Among the entries, which lines carry the string "nothing"? Copy each of them.

Start of Block

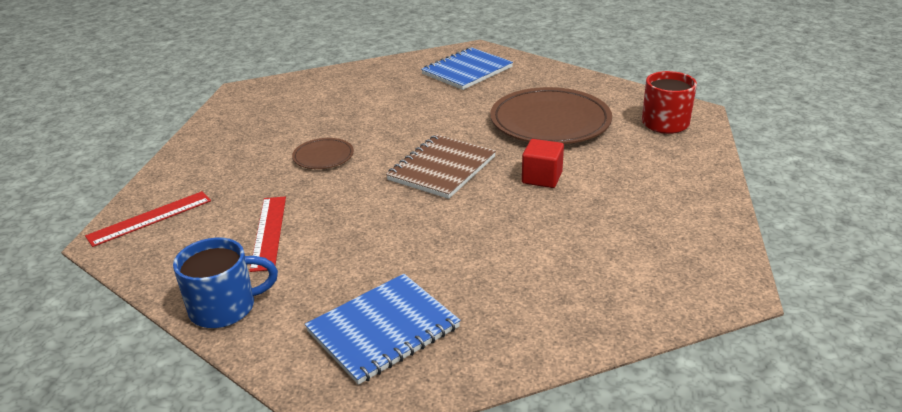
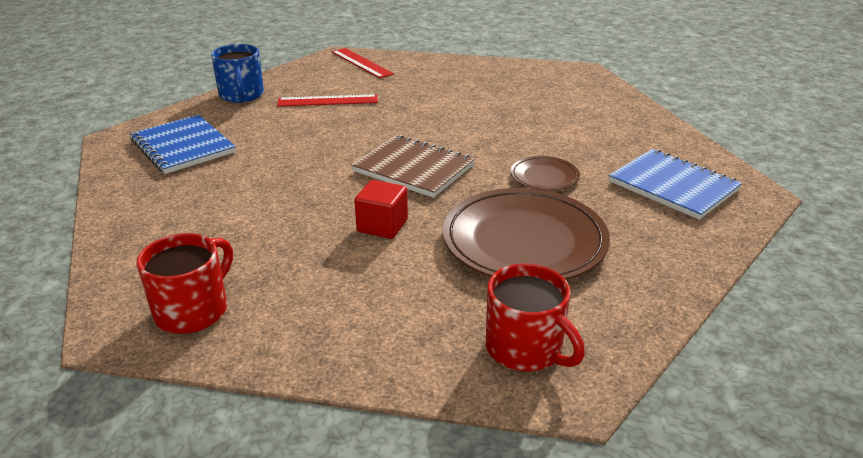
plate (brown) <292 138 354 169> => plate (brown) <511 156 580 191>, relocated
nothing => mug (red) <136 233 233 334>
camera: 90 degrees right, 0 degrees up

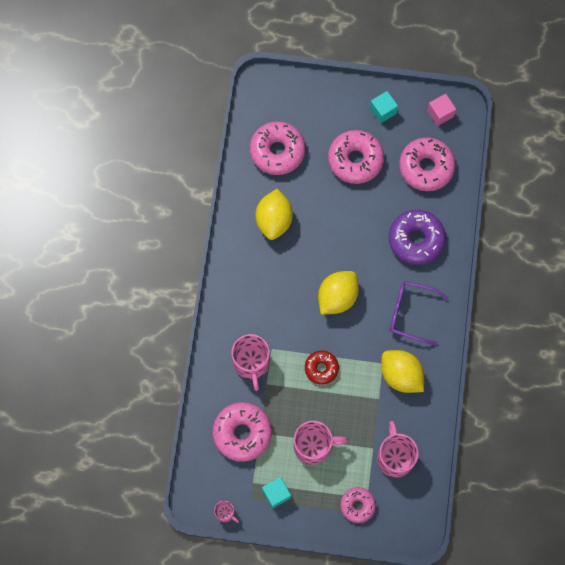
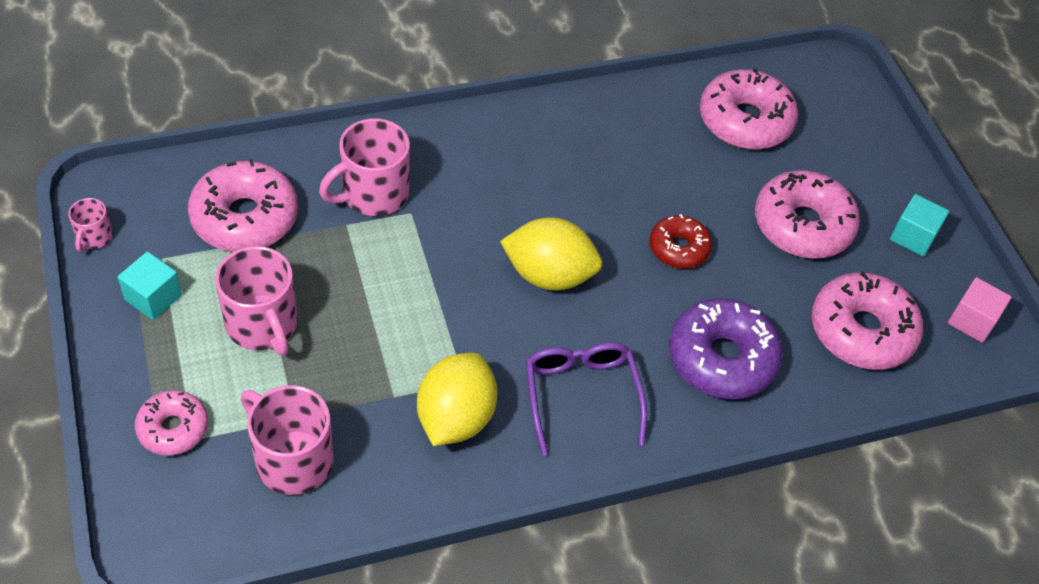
lemon (yellow) <255 189 293 240> => nothing
donut (red) <305 350 339 385> => donut (red) <649 214 712 269>, relocated
mug (pink) <377 421 419 477> => mug (pink) <241 385 334 495>, 105 degrees counterclockwise
camera: 60 degrees right, 20 degrees down

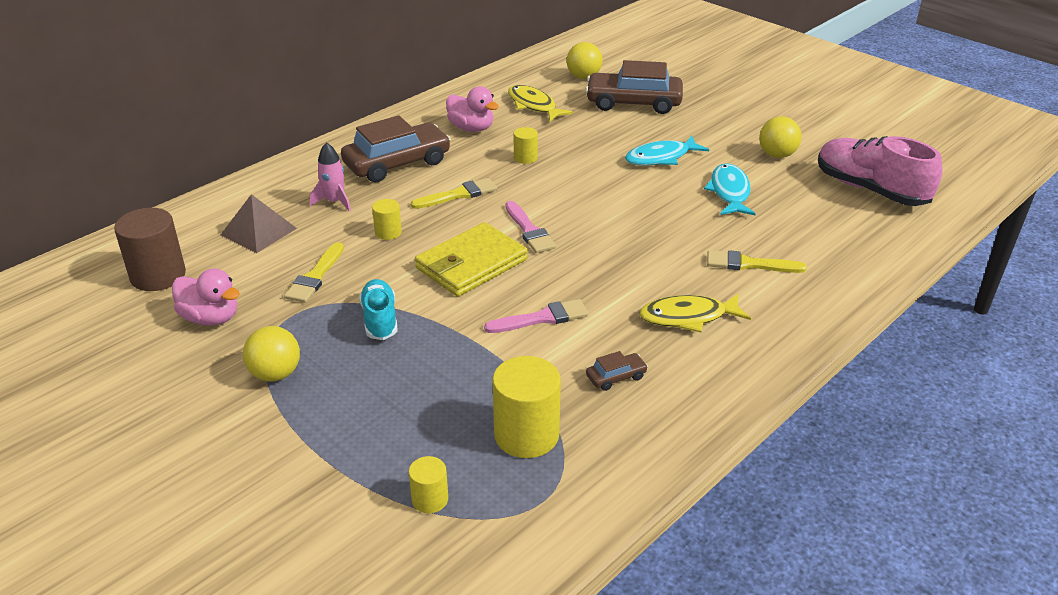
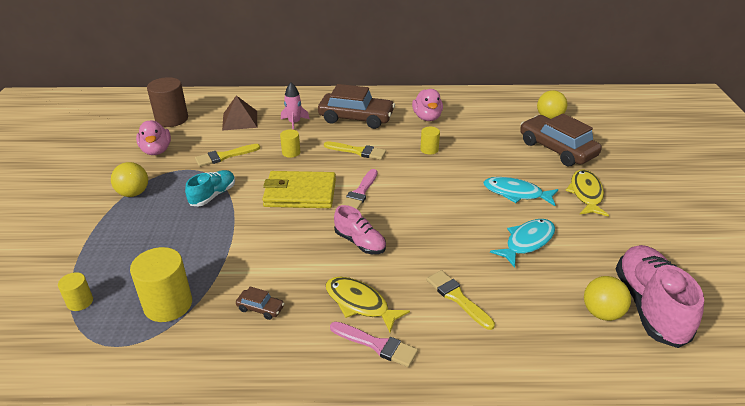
fish (yellow) <508 85 573 122> => fish (yellow) <565 169 609 217>, relocated
ball (yellow) <759 116 802 158> => ball (yellow) <584 276 631 321>, relocated
brush (pink) <484 299 588 333> => brush (pink) <330 322 418 367>, relocated
nothing => shoe (pink) <334 205 386 254>
camera: 45 degrees right, 0 degrees up

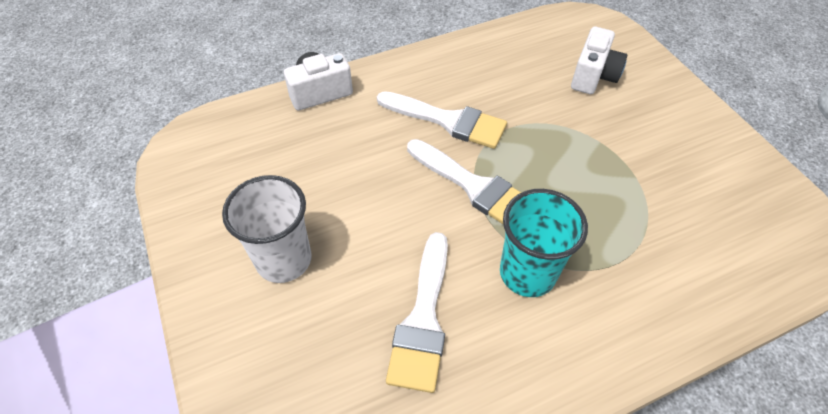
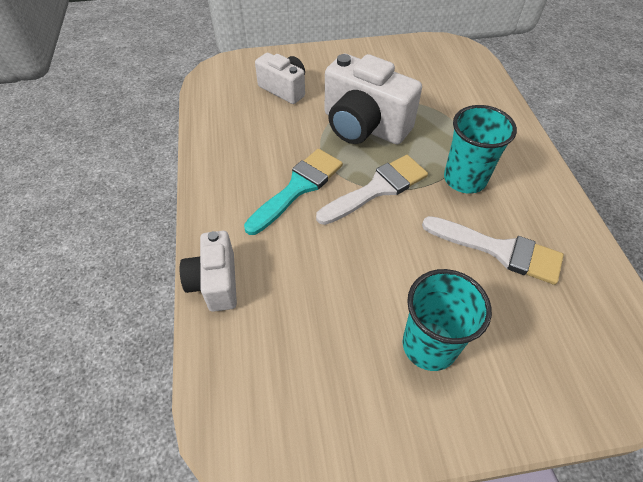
brush (white) <377 91 507 149> => brush (turquoise) <244 149 343 235>
cup (white) <222 175 312 283> => cup (turquoise) <403 269 492 371>
nothing => camera (white) <325 54 422 144>
camera: 75 degrees left, 0 degrees up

End of Block

#### Written solution:
nothing => mug (red) <136 233 233 334>
lemon (yellow) <255 189 293 240> => nothing
nothing => shoe (pink) <334 205 386 254>
nothing => camera (white) <325 54 422 144>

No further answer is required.